* [Work request]: How many lines of the data contain the string "minus"? Write the number and nothing more.

━━ Information shown ━━

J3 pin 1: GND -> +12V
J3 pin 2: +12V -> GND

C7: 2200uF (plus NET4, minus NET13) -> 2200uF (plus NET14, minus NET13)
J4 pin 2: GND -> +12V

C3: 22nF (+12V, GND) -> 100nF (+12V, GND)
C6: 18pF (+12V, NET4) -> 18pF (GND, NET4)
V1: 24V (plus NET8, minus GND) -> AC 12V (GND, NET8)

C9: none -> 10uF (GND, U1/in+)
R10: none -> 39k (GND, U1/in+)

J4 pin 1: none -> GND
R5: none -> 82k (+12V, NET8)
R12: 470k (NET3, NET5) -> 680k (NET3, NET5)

━━━
━━ Information shown ━━

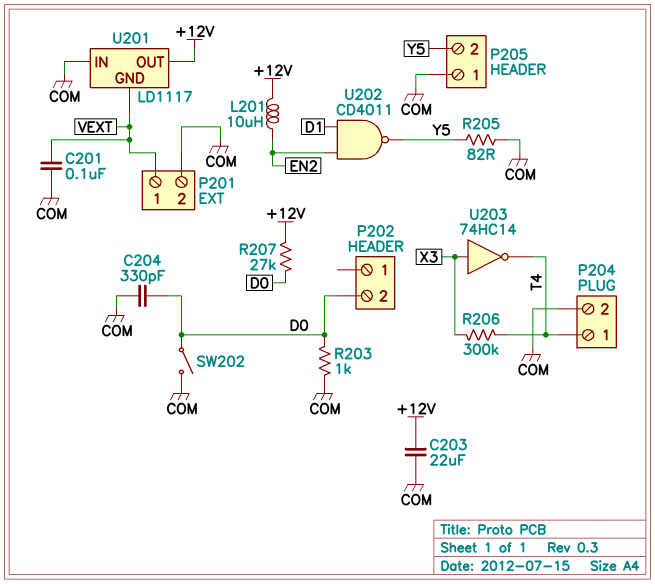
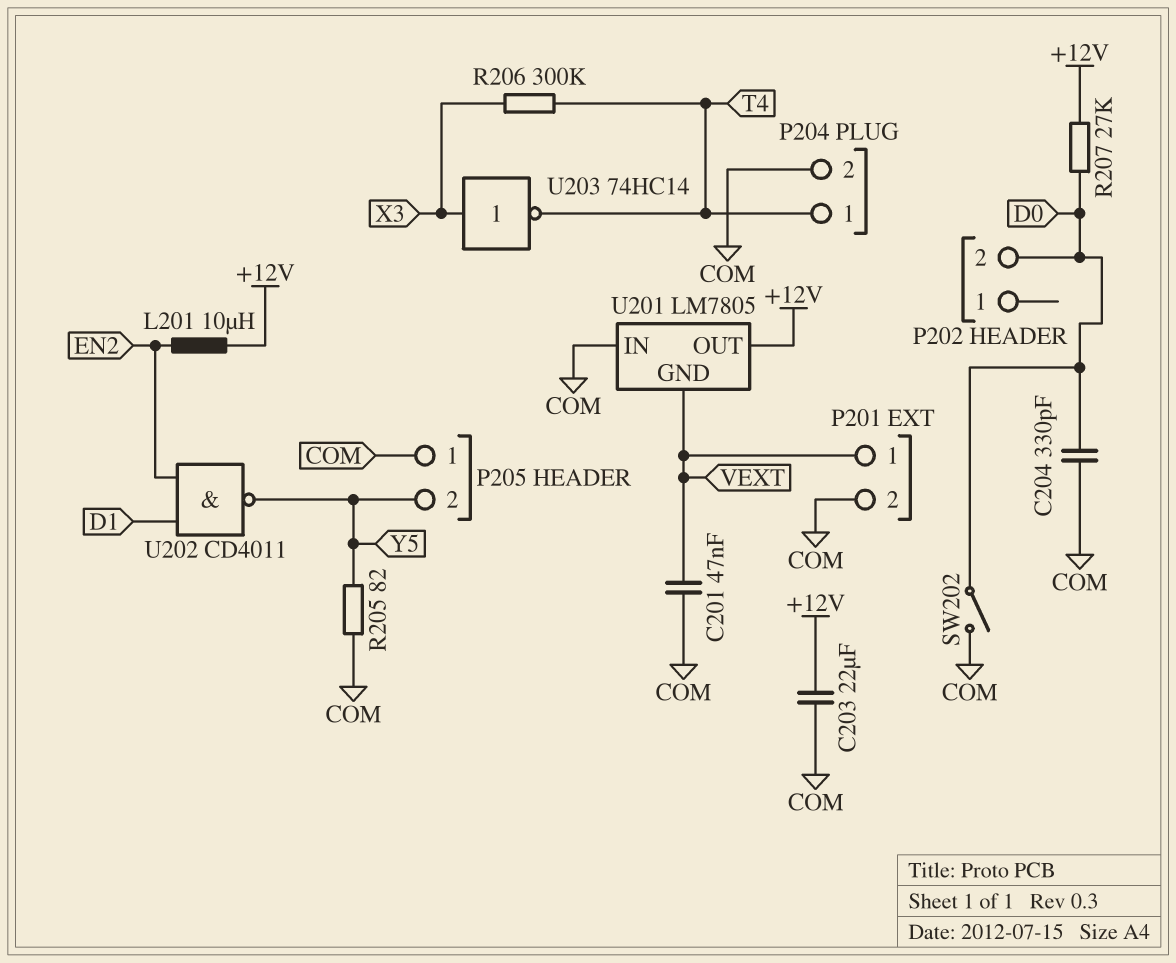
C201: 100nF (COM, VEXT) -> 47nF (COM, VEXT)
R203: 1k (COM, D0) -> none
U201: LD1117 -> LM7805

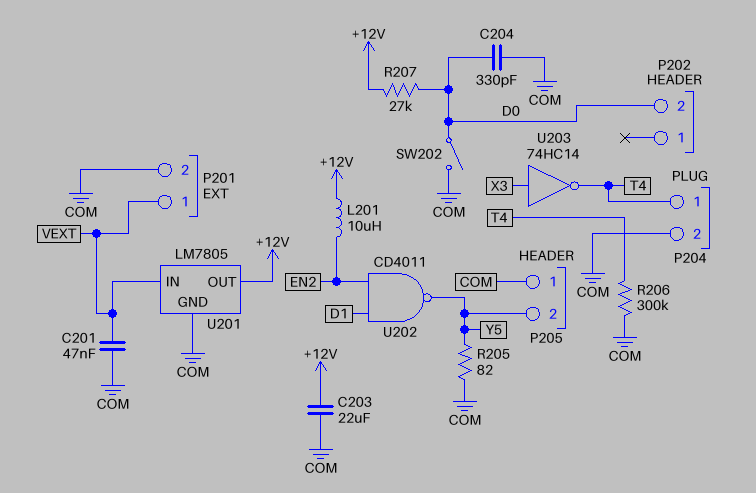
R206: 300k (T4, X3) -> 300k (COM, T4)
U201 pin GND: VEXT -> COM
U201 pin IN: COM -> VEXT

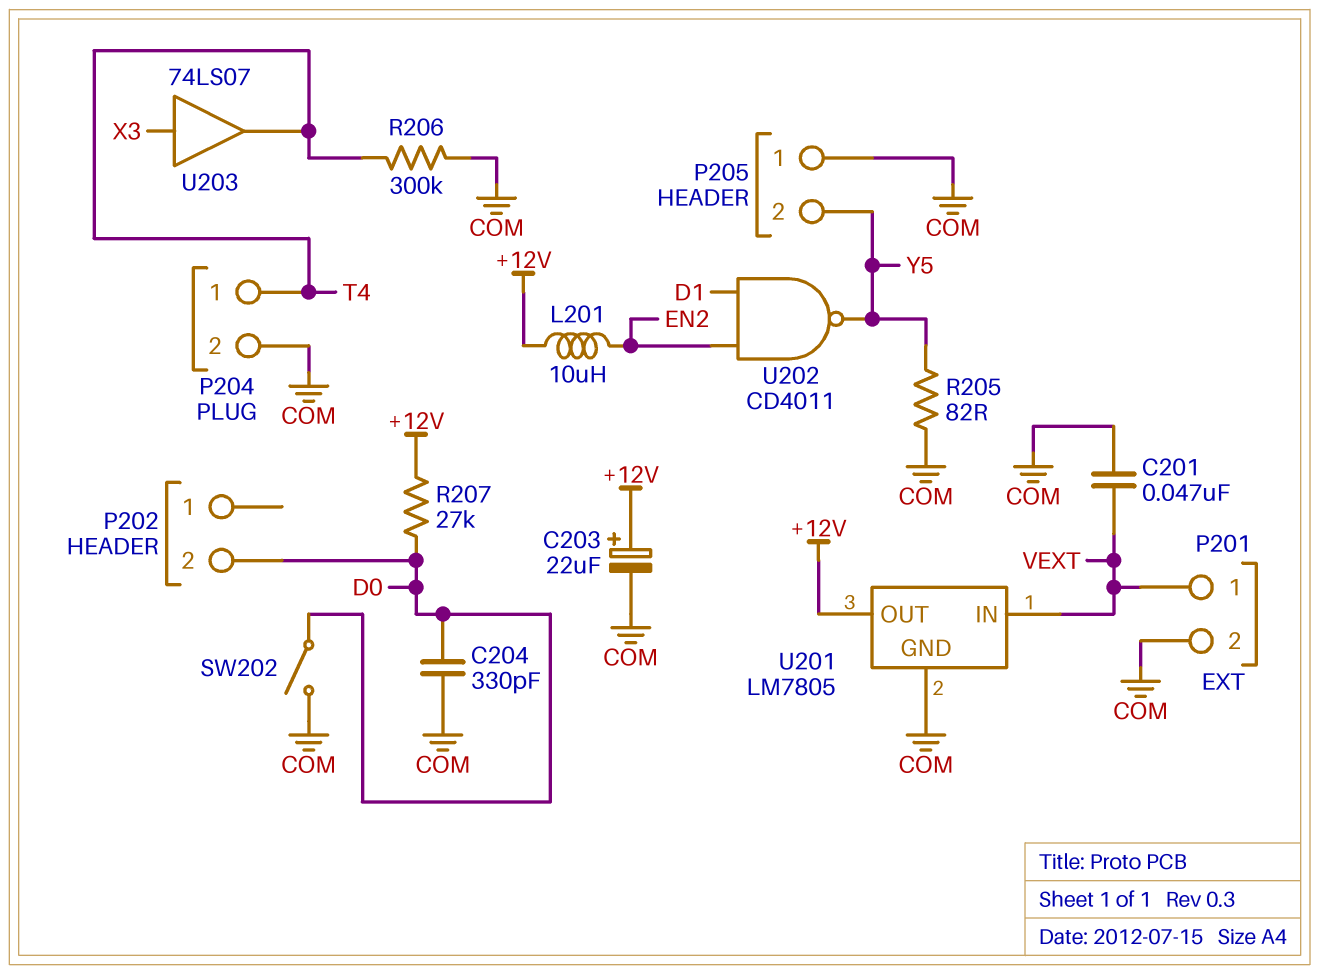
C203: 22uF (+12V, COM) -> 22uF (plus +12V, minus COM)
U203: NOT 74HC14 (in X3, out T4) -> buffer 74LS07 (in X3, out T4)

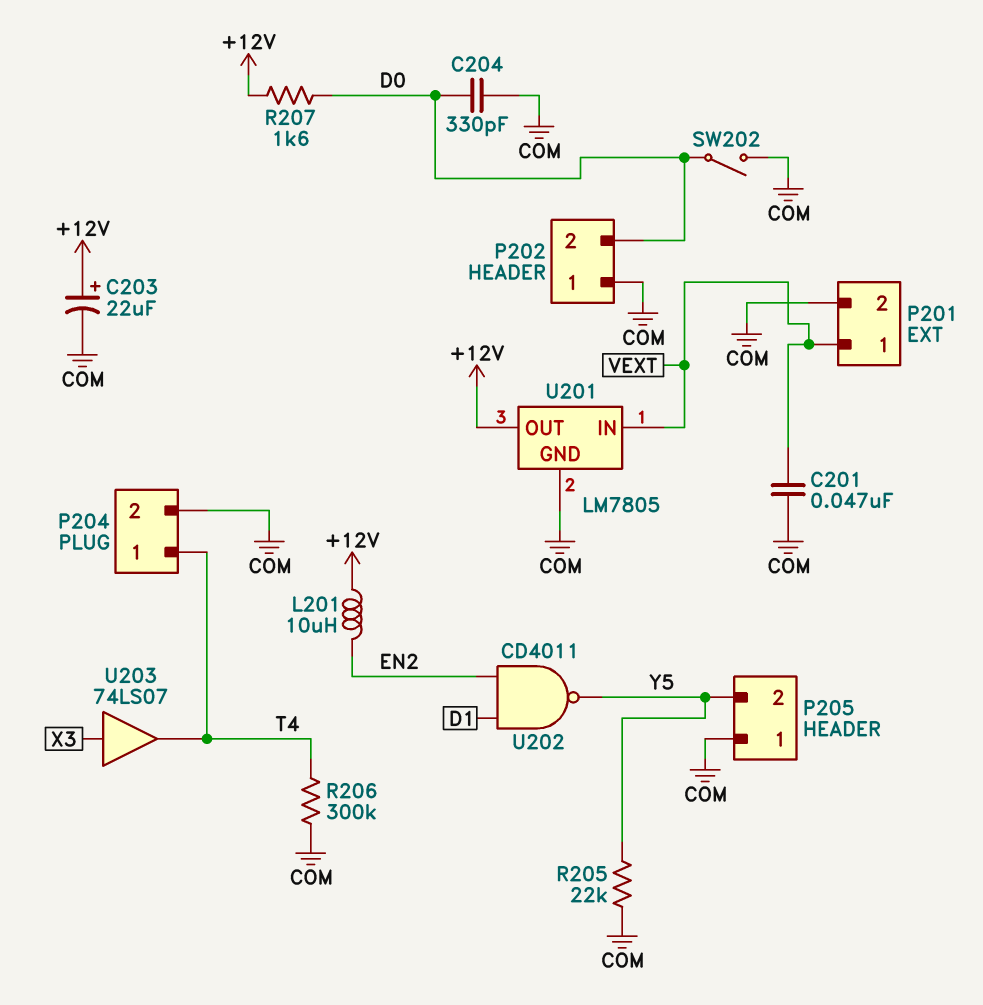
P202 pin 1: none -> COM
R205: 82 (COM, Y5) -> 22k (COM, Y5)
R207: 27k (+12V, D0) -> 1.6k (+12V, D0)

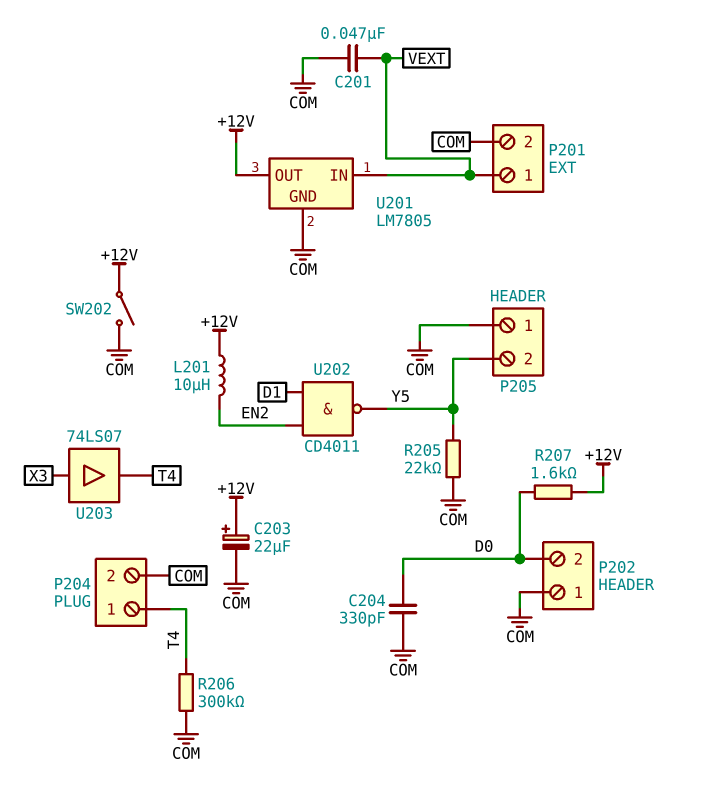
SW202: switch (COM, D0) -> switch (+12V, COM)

━━━

* [Answer to this task]: 3